» Task requirements
The answer must consist of each line of the records below that contains the string "dispenser".

» Dataset records

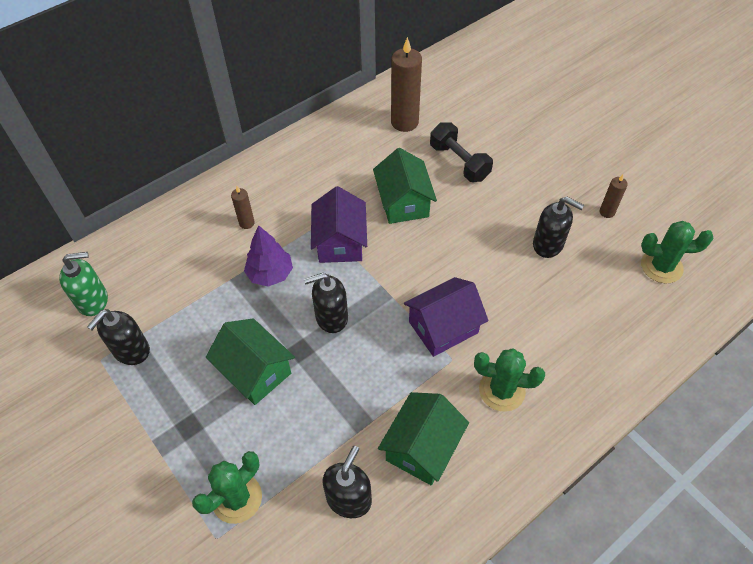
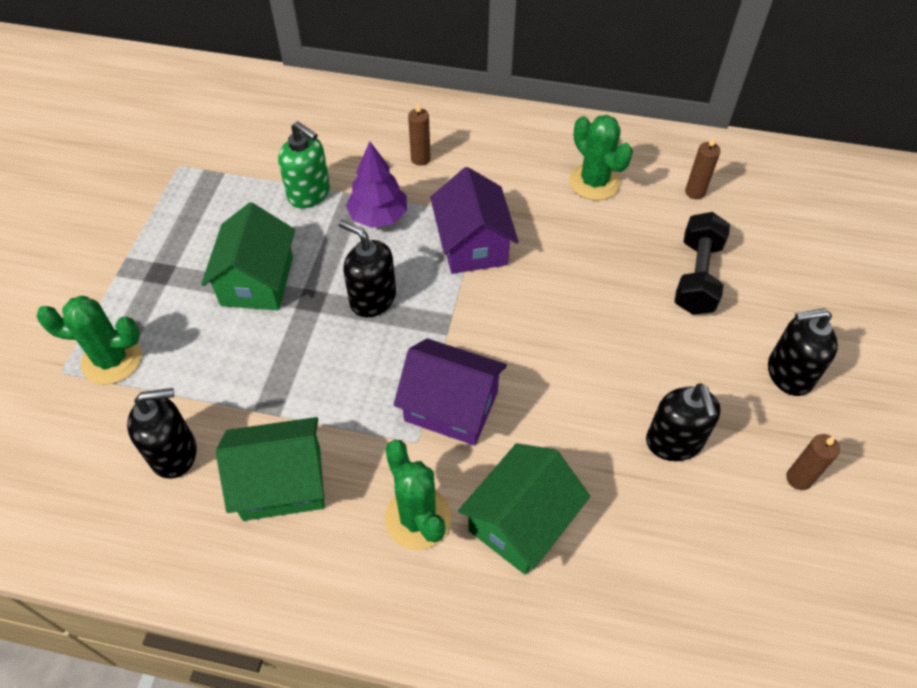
camera: 50 degrees right, 0 degrees up
(93, 300) = (234, 119): green soap dispenser -> green soap dispenser (309, 193)
(131, 350) = (205, 179): black soap dispenser -> black soap dispenser (789, 374)
(340, 242) = (472, 244): purple house -> purple house turned 60 degrees counterclockwise
(403, 202) = (582, 263): green house -> green house (521, 521)
(404, 122) = (695, 192): brown candle -> brown candle, size x0.50
(661, 266) = (779, 600): green cactus -> green cactus (594, 182)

» Result for this task
(93, 300) = (234, 119): green soap dispenser -> green soap dispenser (309, 193)
(131, 350) = (205, 179): black soap dispenser -> black soap dispenser (789, 374)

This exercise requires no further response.